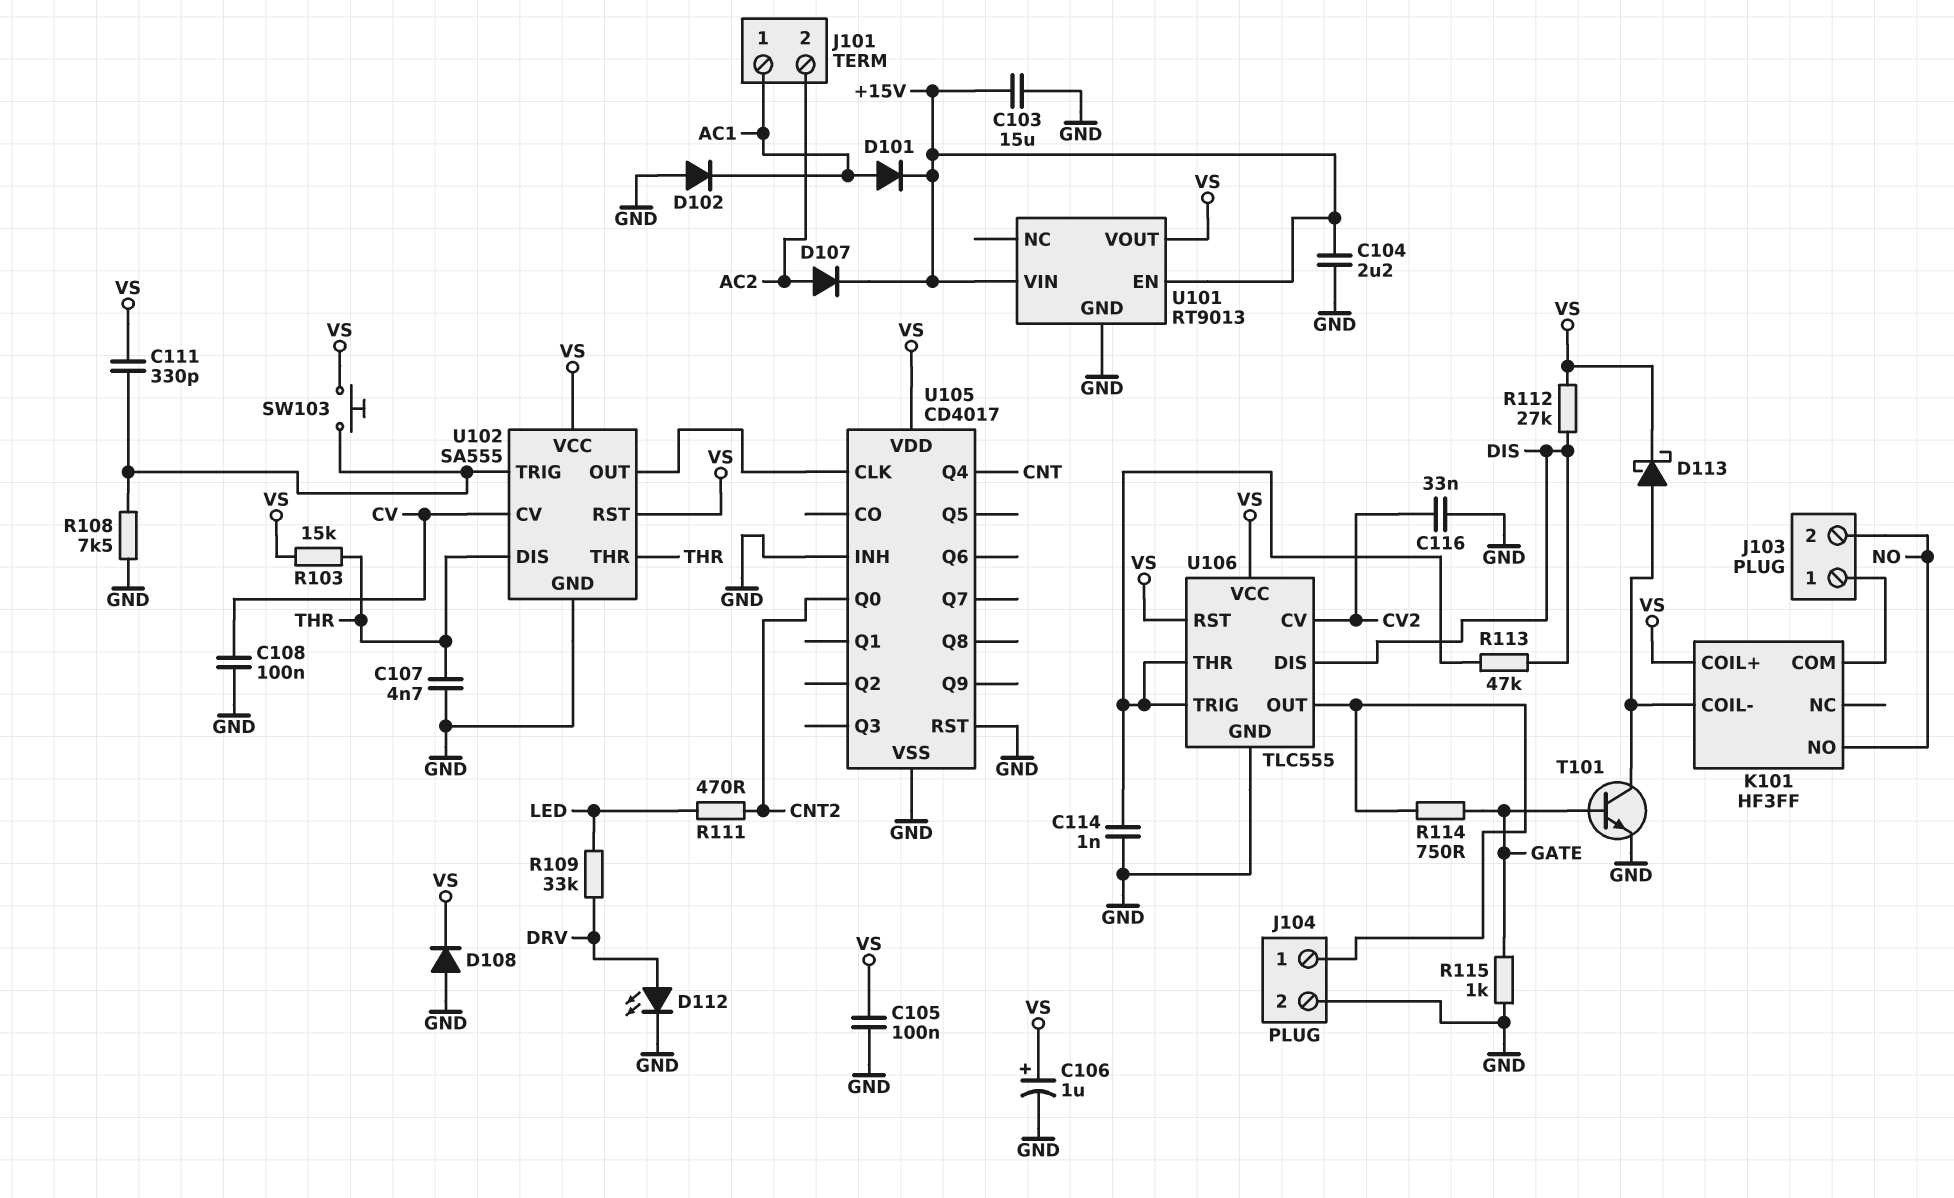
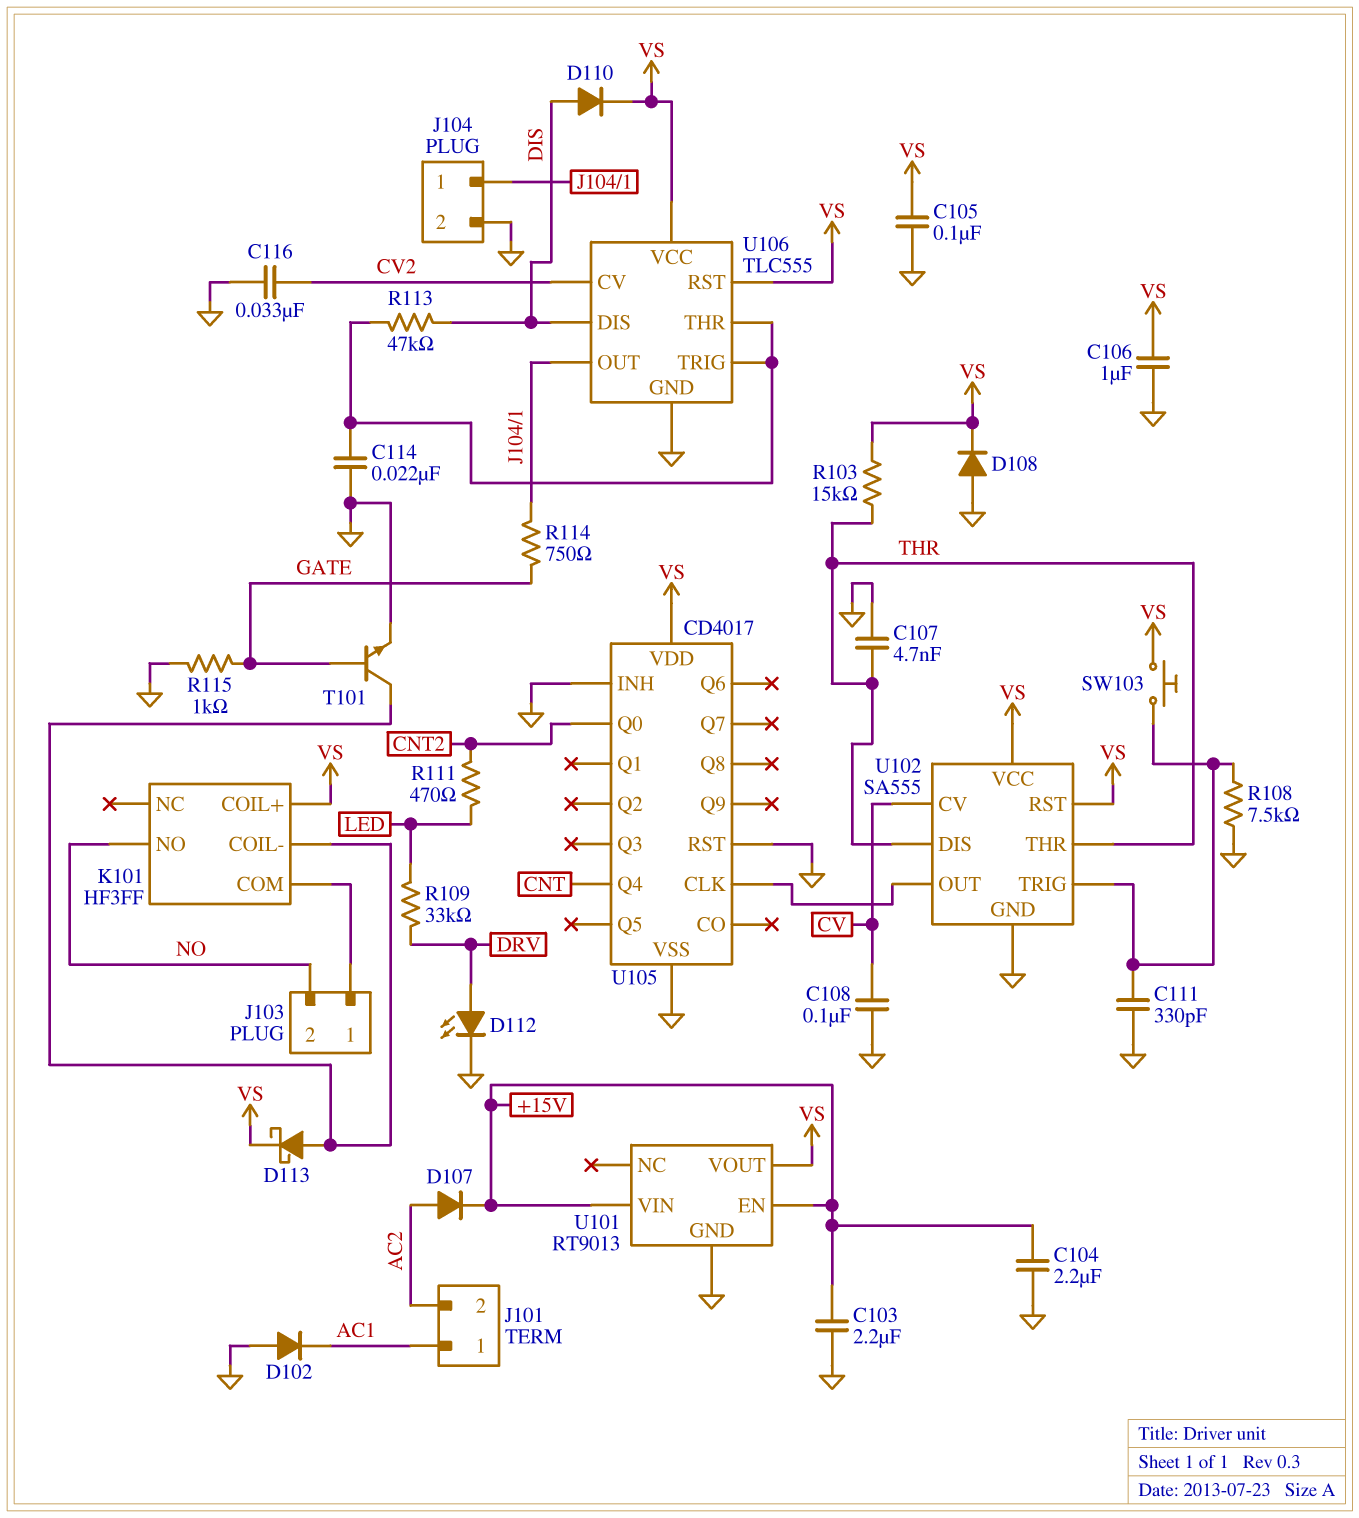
C103: 15uF (+15V, GND) -> 2.2uF (+15V, GND)
C106: 1uF (plus VS, minus GND) -> 1uF (GND, VS)
C111: 330pF (U102/TRIG, VS) -> 330pF (GND, U102/TRIG)
C114: 1nF (GND, U106/THR) -> 22nF (GND, U106/THR)
D101: diode (A AC1, K +15V) -> none
D110: none -> diode (A DIS, K VS)
R112: 27k (DIS, VS) -> none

○ ○ ○ ○ ○ ○ ○

Exercise brief: Could you filter the entries above for lines holding the string "none" and copy them?

Reply to the task:
D101: diode (A AC1, K +15V) -> none
D110: none -> diode (A DIS, K VS)
R112: 27k (DIS, VS) -> none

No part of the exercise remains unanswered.